Supplied material
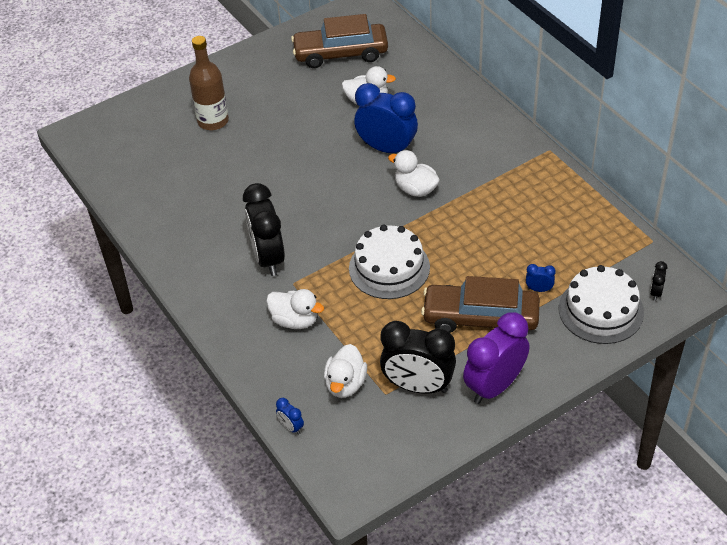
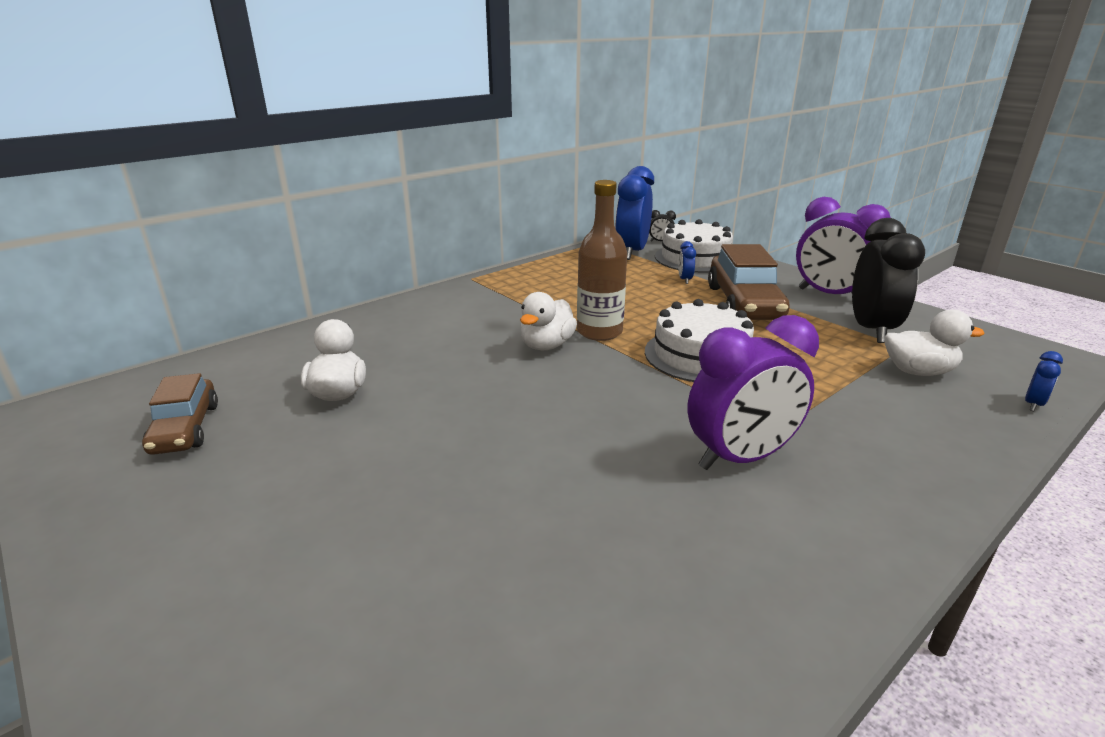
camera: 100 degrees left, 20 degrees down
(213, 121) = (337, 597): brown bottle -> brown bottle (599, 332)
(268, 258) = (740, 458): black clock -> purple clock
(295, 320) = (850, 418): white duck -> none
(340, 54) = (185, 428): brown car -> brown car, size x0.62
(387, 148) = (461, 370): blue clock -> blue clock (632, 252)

What needs to be done
Your task is an exact printout of the records above, with no pictures.

Solution to this task
camera: 100 degrees left, 20 degrees down
(213, 121) = (337, 597): brown bottle -> brown bottle (599, 332)
(268, 258) = (740, 458): black clock -> purple clock
(295, 320) = (850, 418): white duck -> none
(340, 54) = (185, 428): brown car -> brown car, size x0.62
(387, 148) = (461, 370): blue clock -> blue clock (632, 252)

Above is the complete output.